TASK DESCRIPTION: Beginning with the line that contains "white brick E4:E7", reproduce the remaining lines of the material exactly, up to and including the last one, but no pictures.

EXTRACTED MATERIAL:
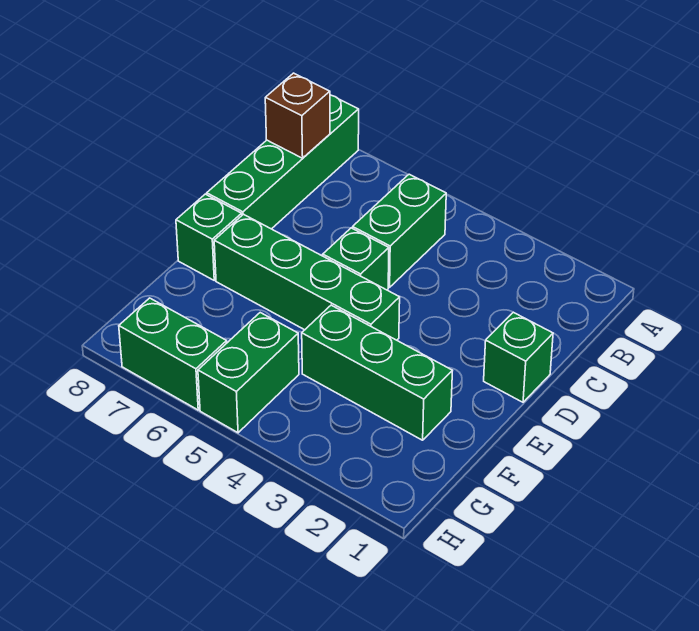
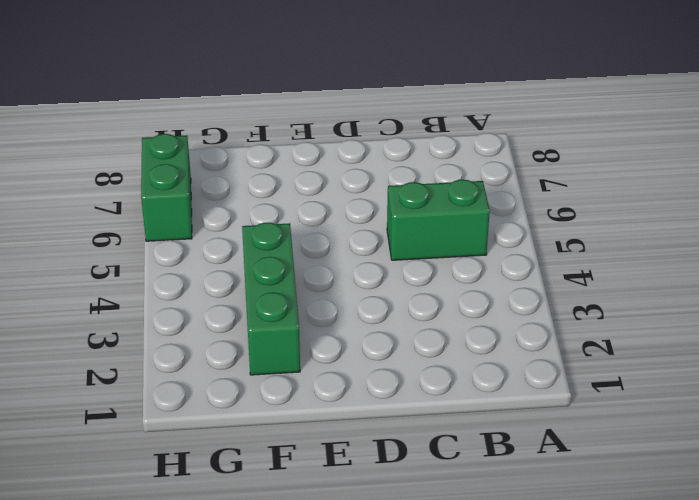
none -> green brick A8:D8 level 1
none -> green brick D1 level 1

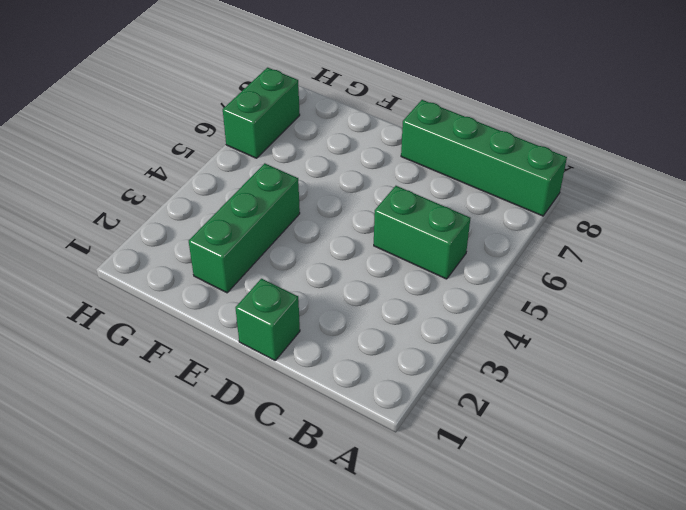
none -> green brick D5 level 1
none -> green brick E4:E7 level 1

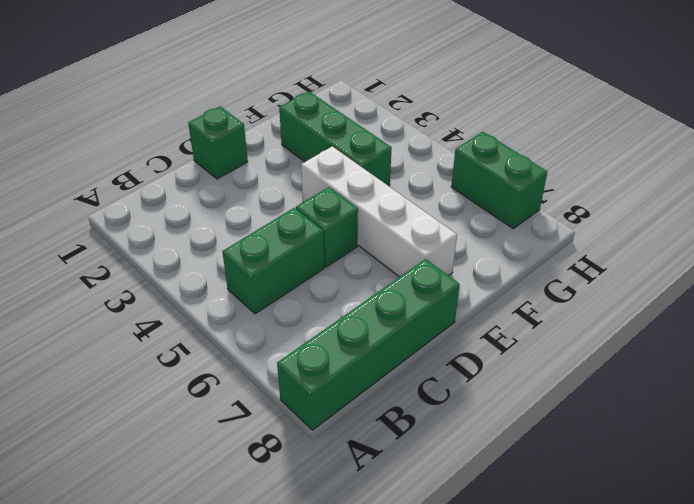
white brick E4:E7 level 1 -> green brick E4:E7 level 1
none -> green brick E8 level 1
none -> green brick G5:H5 level 1

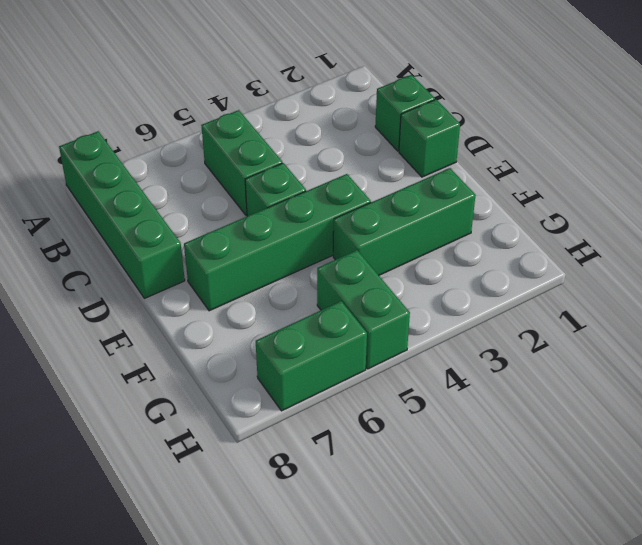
green brick C1 level 1 -> green brick E8 level 1
none -> brown brick B8 level 2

SOLUTION:
white brick E4:E7 level 1 -> green brick E4:E7 level 1
none -> green brick E8 level 1
none -> green brick G5:H5 level 1

green brick C1 level 1 -> green brick E8 level 1
none -> brown brick B8 level 2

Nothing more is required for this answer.